SUPPLIED MATERIAL:
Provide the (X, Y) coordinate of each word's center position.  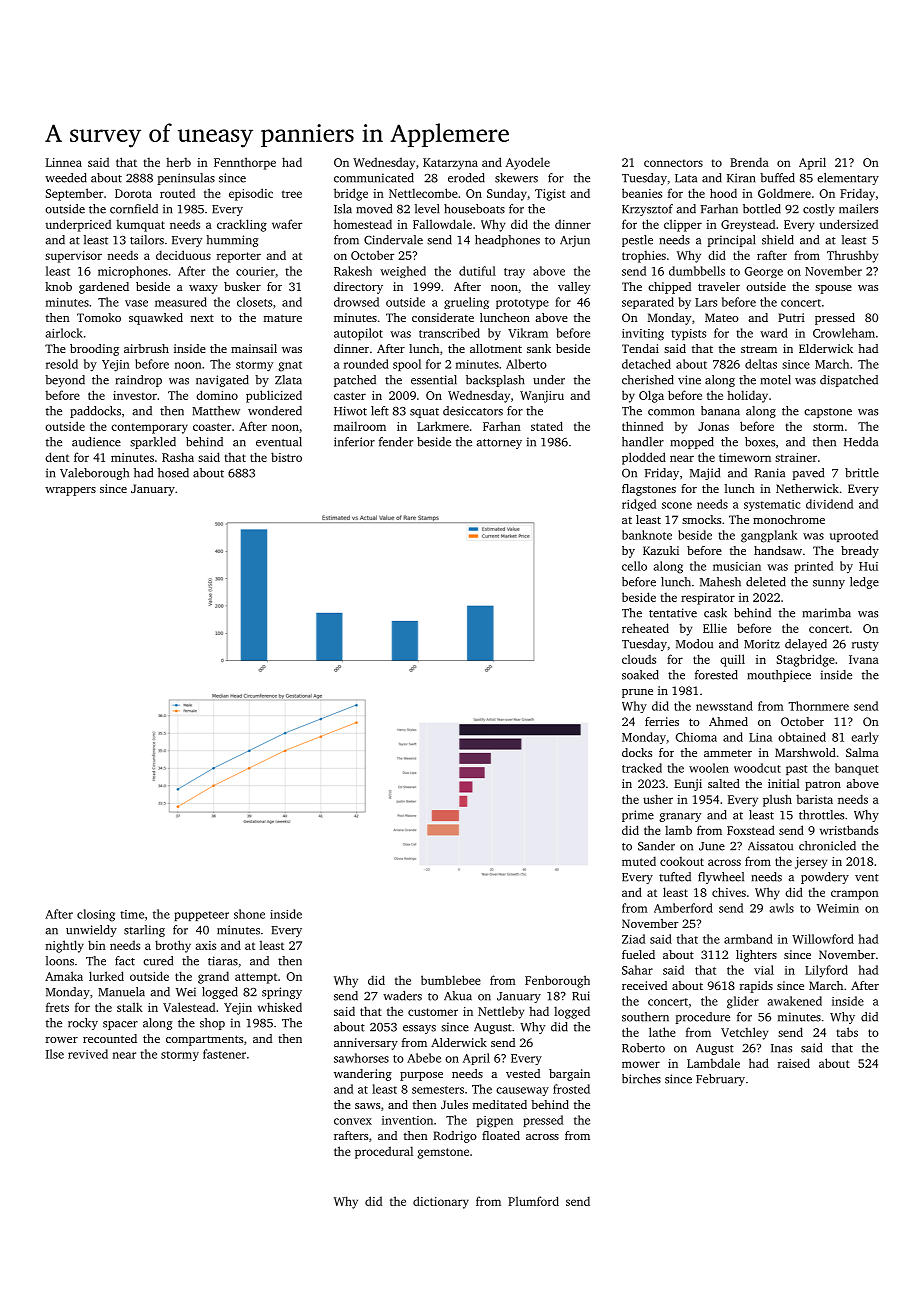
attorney (499, 444)
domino (217, 395)
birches (641, 1079)
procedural (384, 1152)
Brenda (749, 162)
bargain (569, 1075)
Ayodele (527, 163)
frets (57, 1007)
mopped (692, 443)
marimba (826, 613)
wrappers (70, 491)
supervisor (73, 257)
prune (637, 693)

DESCRIPTION OF THE TASK: Rewrite the lines above, putting "midpoint" wherever "center position" appears and keeping everything else the same. Leave the pictures out.

EXPECTED ANSWER:
Provide the (X, Y) coordinate of each word's midpoint.  
attorney (499, 444)
domino (217, 395)
birches (641, 1079)
procedural (384, 1152)
Brenda (749, 162)
bargain (569, 1075)
Ayodele (527, 163)
frets (57, 1007)
mopped (692, 443)
marimba (826, 613)
wrappers (70, 491)
supervisor (73, 257)
prune (637, 693)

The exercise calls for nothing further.